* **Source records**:
※

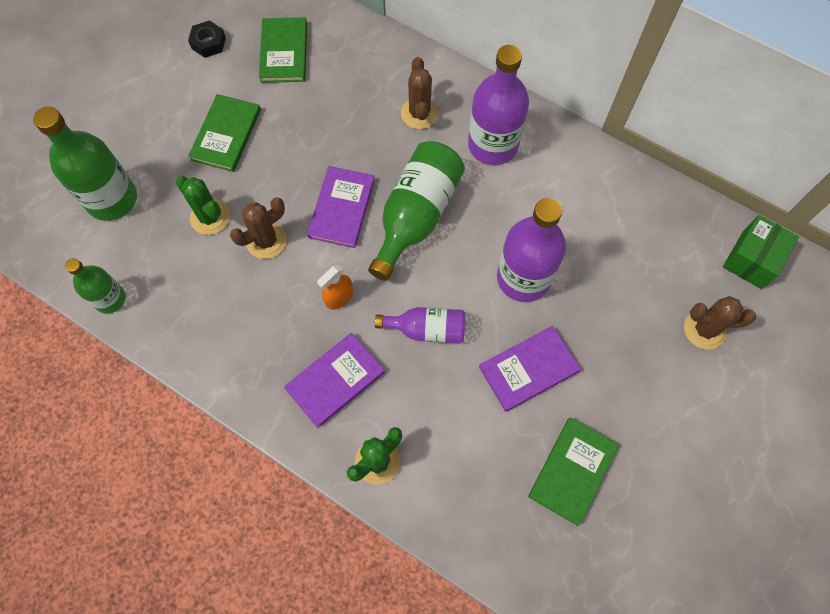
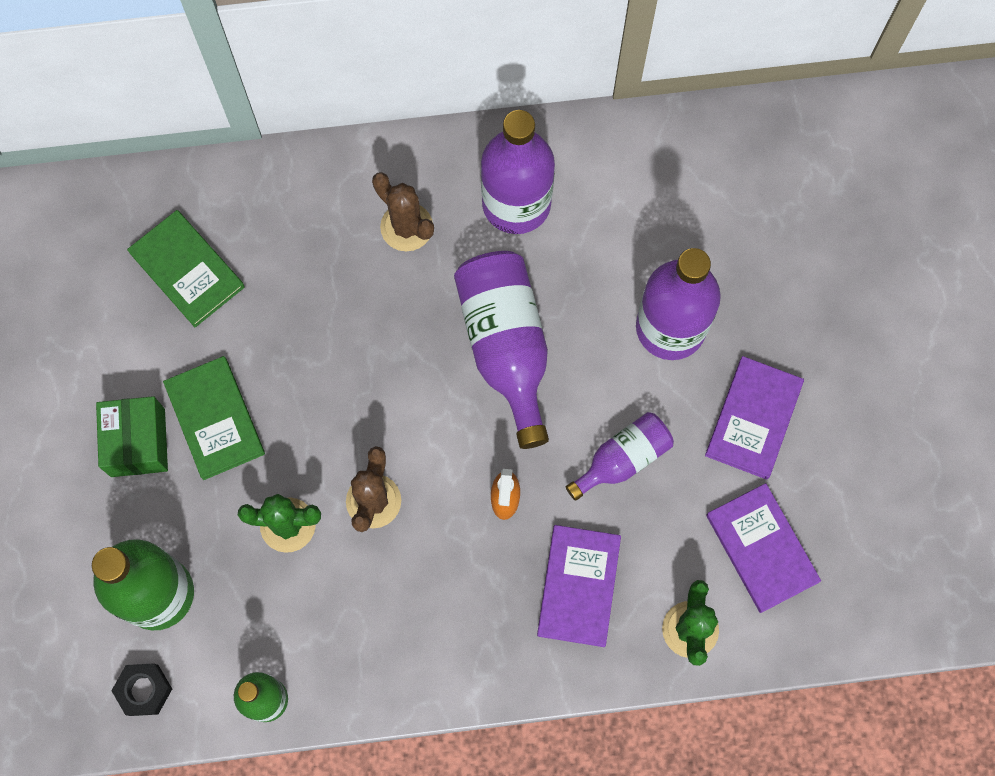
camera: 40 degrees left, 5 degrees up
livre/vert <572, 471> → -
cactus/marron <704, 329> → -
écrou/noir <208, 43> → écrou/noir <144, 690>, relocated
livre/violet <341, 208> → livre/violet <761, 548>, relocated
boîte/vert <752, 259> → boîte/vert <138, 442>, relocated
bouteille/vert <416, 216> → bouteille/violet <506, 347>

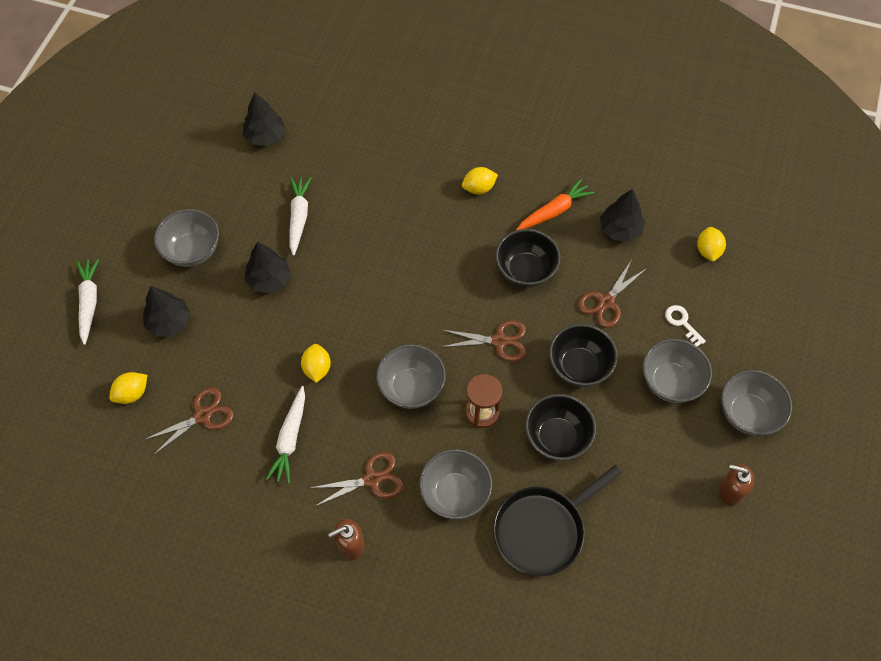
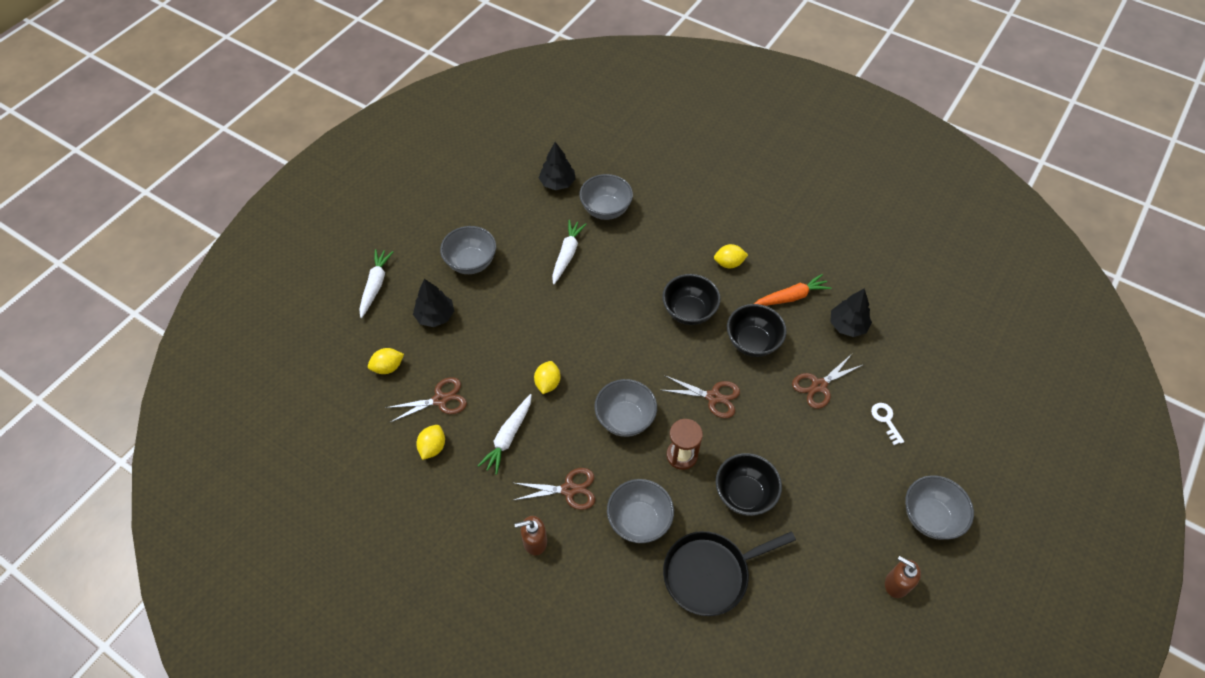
camera: 15 degrees right, 5 degrees down
arbre/noir <269, 279> → -
bol/noir <579, 367> → bol/noir <689, 311>, relocated
bol/gris <670, 382> → bol/gris <606, 210>, relocated
citron/jaune <708, 251> → citron/jaune <433, 447>, relocated

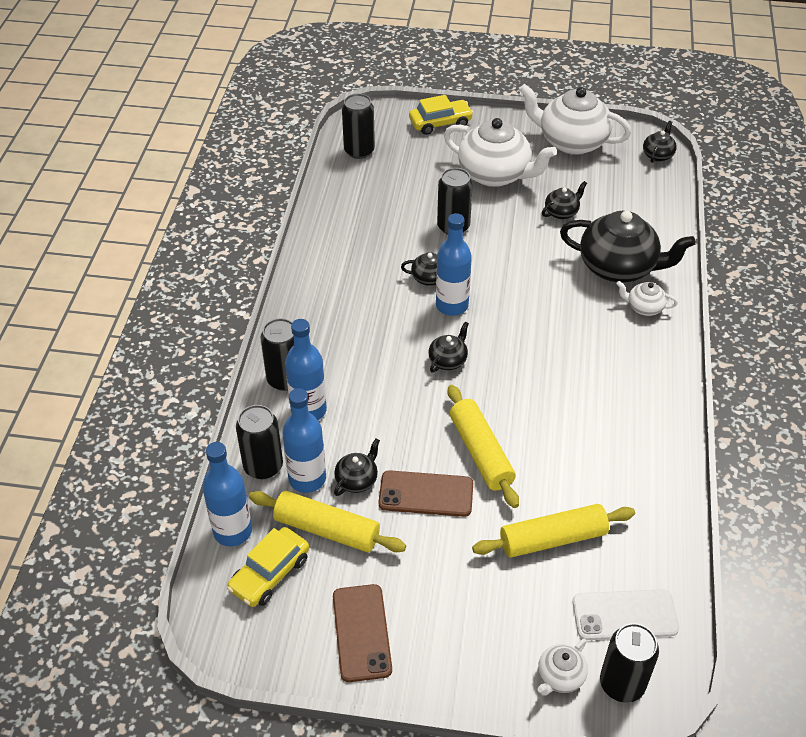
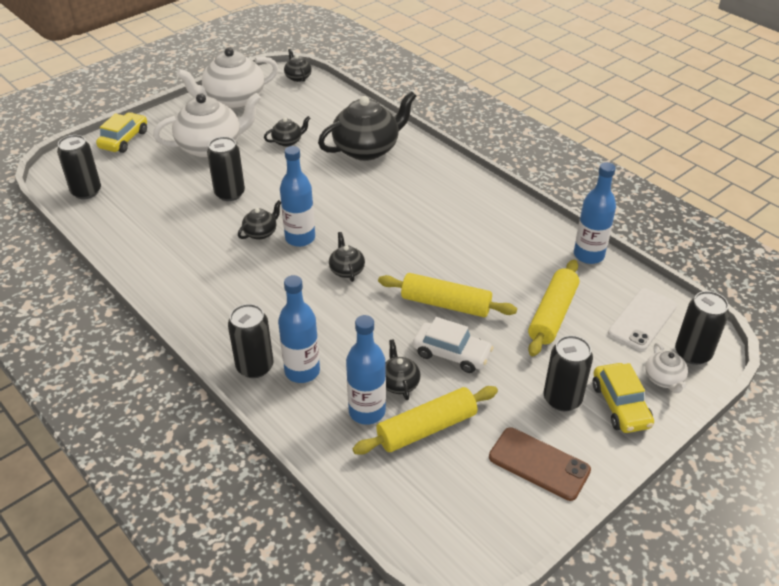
camera: 50 degrees left, 5 degrees down
théière/blanc <644, 307> → -
bouteille/bleu <232, 531> → bouteille/bleu <588, 255>, relocated
voiture/jaune <270, 574> → voiture/jaune <620, 405>, relocated
canette/noir <263, 466> → canette/noir <562, 399>, relocated
téléphone/marron <426, 494> → voiture/blanc <451, 354>
théière/noir <562, 212> → théière/noir <288, 141>, 60 degrees clockwise

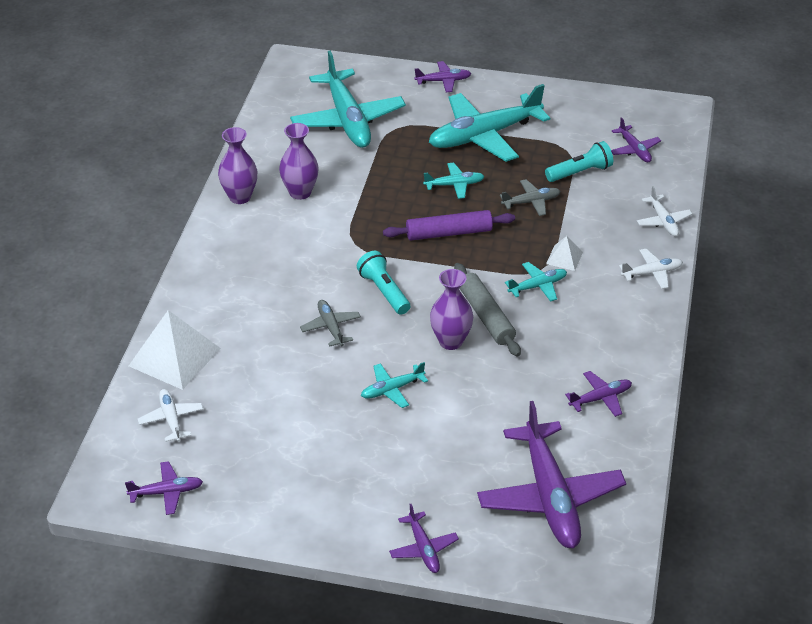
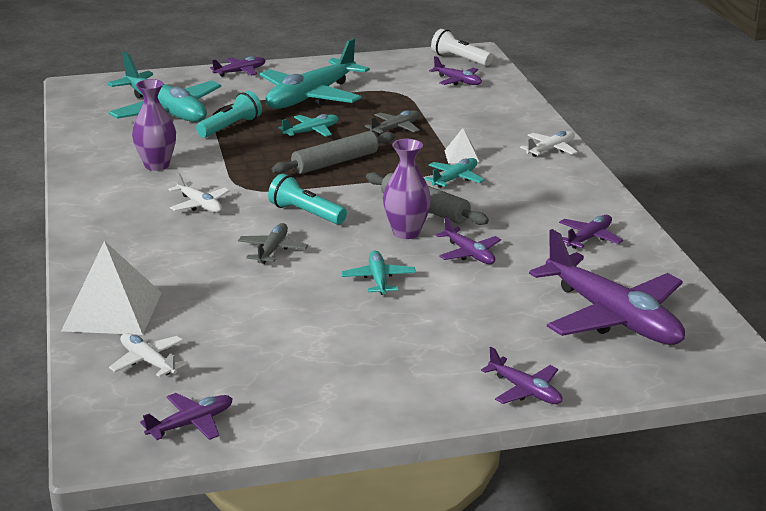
camera: 25 degrees left, 15 degrees down
vase/violet <240, 197> → -
- → lampe de poche/blanc <459, 59>
- → avion/violet <469, 253>
lampe de poche/turquoise <580, 172> → lampe de poche/turquoise <230, 127>, relocated
avion/blanc <663, 221> → avion/blanc <199, 205>, relocated
rouleau à pâtisserie/violet <449, 233> → rouleau à pâtisserie/gris <335, 162>
avion/gris <331, 327> → avion/gris <272, 250>, 60 degrees clockwise
avion/turquoise <392, 389> → avion/turquoise <378, 279>, 135 degrees clockwise

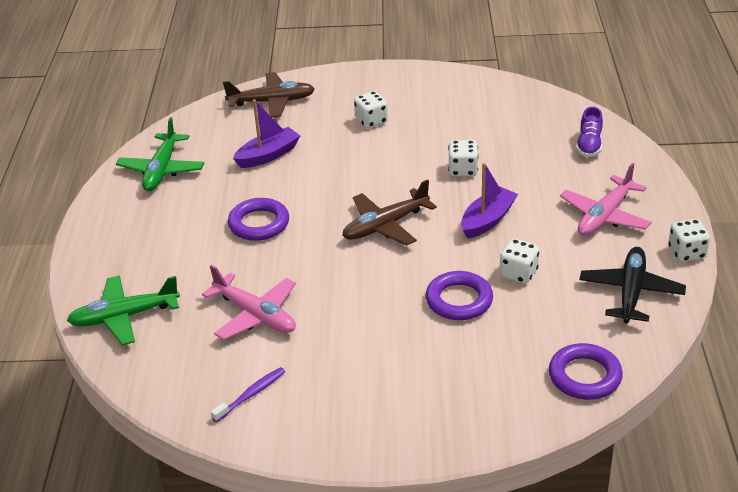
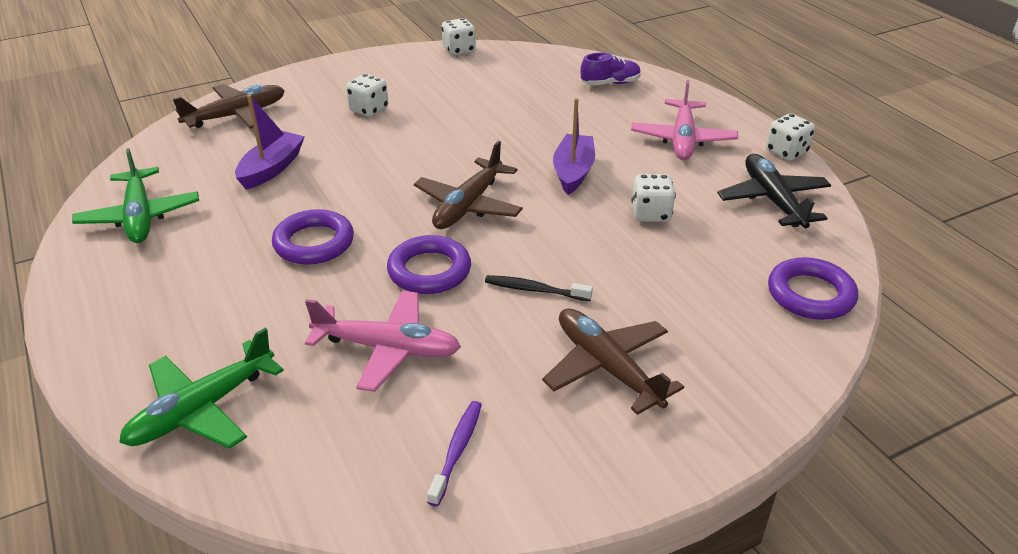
camera: 30 degrees left, 0 degrees up
- → brosse à dents/noir <534, 290>
- → avion/marron <607, 367>
anneau/violet <459, 300> → anneau/violet <429, 270>, relocated
dé/blanc <463, 170> → dé/blanc <459, 50>, relocated
chaussure/violet <589, 145> → chaussure/violet <610, 83>, 90 degrees counterclockwise

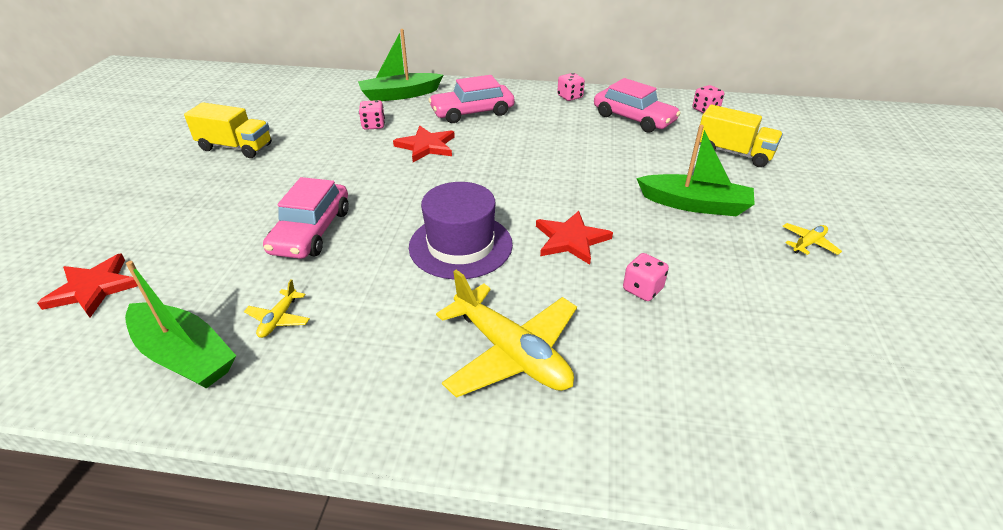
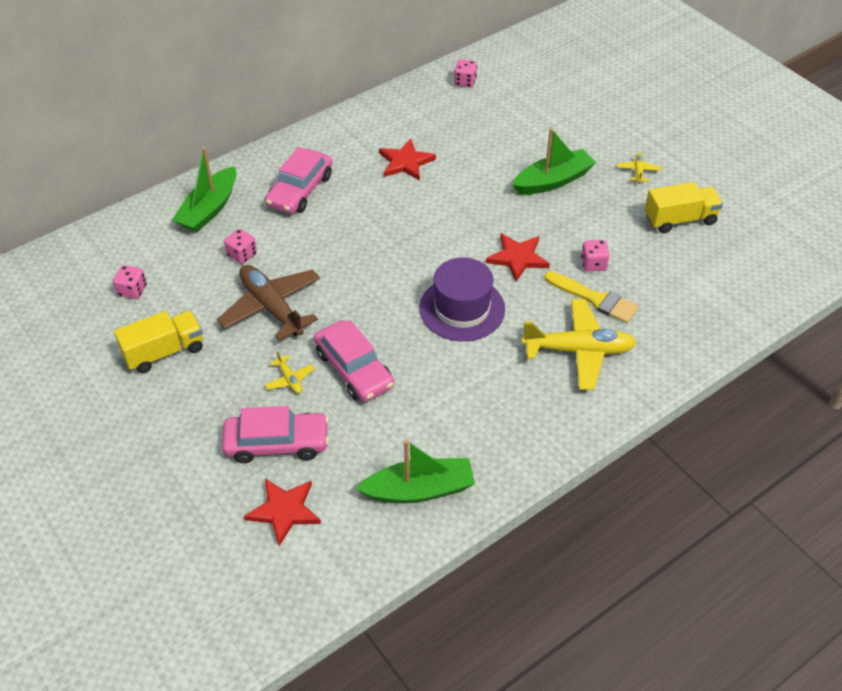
camera: 45 degrees left, 10 degrees up
- → avion/marron <271, 307>
- → pinceau/jaune <595, 299>
avion/jaune <279, 319> → avion/jaune <290, 379>, relocated
étoile/rouge <426, 146> → étoile/rouge <406, 162>, relocated
dé/rose <570, 97> → dé/rose <132, 290>, relocated
voiture/rose <633, 118> → voiture/rose <277, 443>, relocated
camion/jaune <733, 153> → camion/jaune <680, 219>, relocated

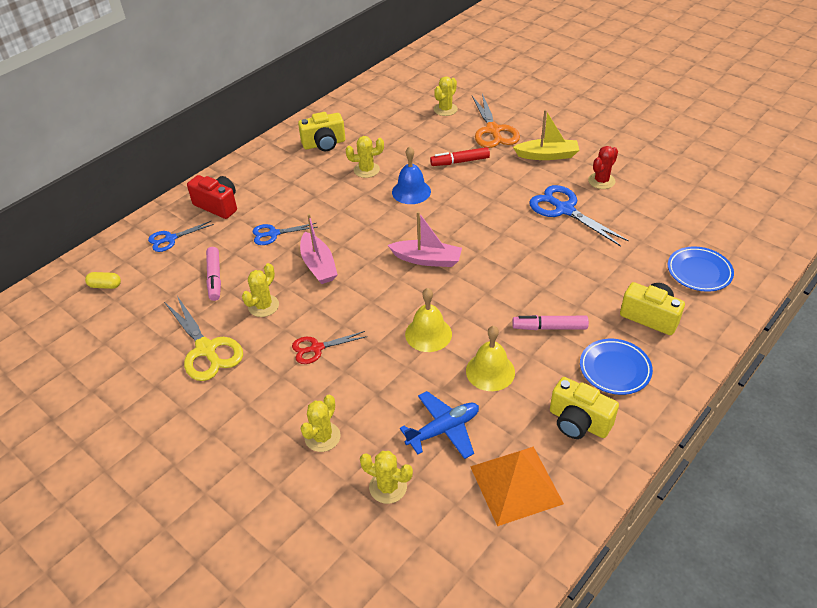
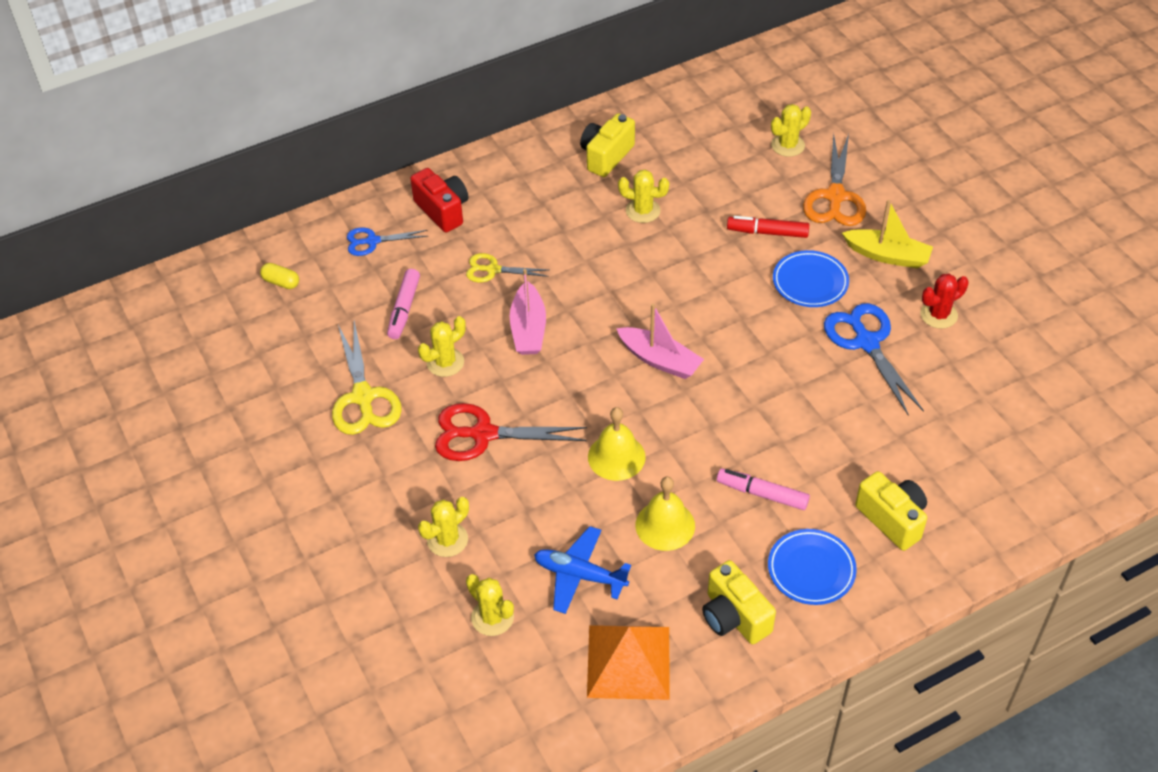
camera: 20 degrees right, 5 degrees up
cloche/bleu <411, 191> → -
assiette/bleu <699, 272> → assiette/bleu <810, 282>, relocated
ciseaux/bleu <273, 234> → ciseaux/jaune <493, 270>
appareil photo/jaune <324, 144> → appareil photo/jaune <606, 156>, 120 degrees clockwise
avion/bleu <443, 430> → avion/bleu <580, 575>, 150 degrees counterclockwise
ciseaux/rouge <316, 348> → ciseaux/rouge <483, 434>, x1.67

※

From the first line of the entries above down to the line holding "boîte/vert <752, 259>", quote each line exactly and nothing else, skipping pictures.

* **Solution**:
camera: 40 degrees left, 5 degrees up
livre/vert <572, 471> → -
cactus/marron <704, 329> → -
écrou/noir <208, 43> → écrou/noir <144, 690>, relocated
livre/violet <341, 208> → livre/violet <761, 548>, relocated
boîte/vert <752, 259> → boîte/vert <138, 442>, relocated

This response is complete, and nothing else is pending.